» PROBLEM TO SOLVE:
For this exercise, copy all the data exactly and include none of the pictures.

» COLLECTED DATA:
=======
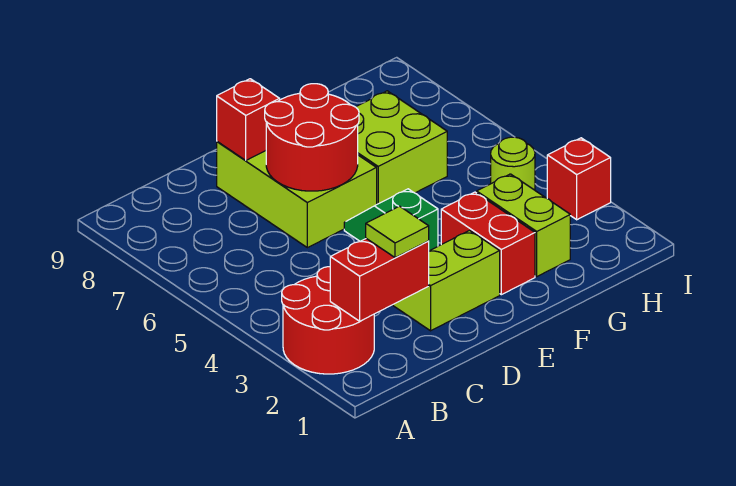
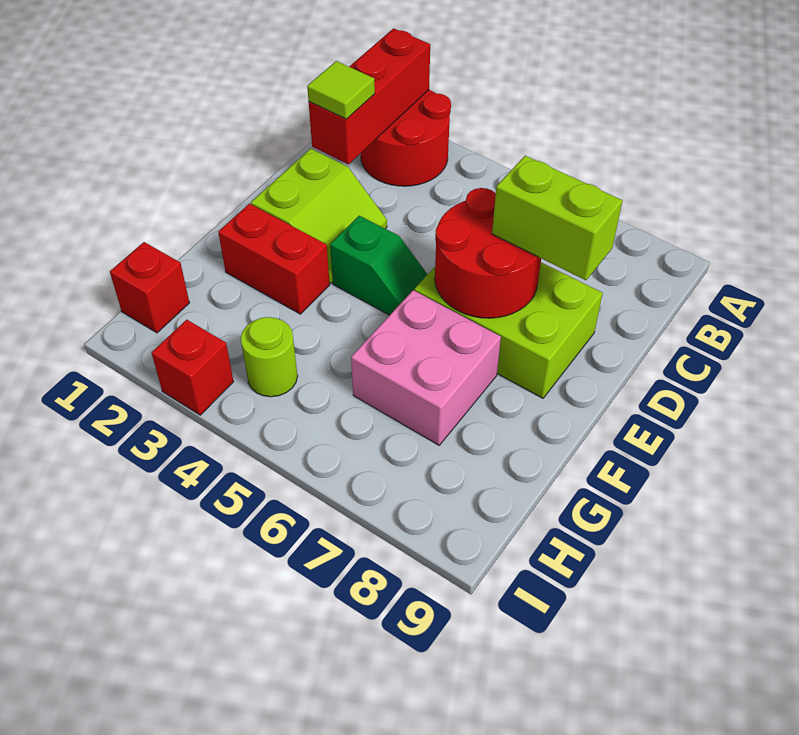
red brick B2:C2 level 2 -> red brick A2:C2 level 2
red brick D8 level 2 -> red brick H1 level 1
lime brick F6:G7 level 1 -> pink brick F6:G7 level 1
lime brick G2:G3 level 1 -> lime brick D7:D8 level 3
=======
» ANSWER SPACE:
red brick B2:C2 level 2 -> red brick A2:C2 level 2
red brick D8 level 2 -> red brick H1 level 1
lime brick F6:G7 level 1 -> pink brick F6:G7 level 1
lime brick G2:G3 level 1 -> lime brick D7:D8 level 3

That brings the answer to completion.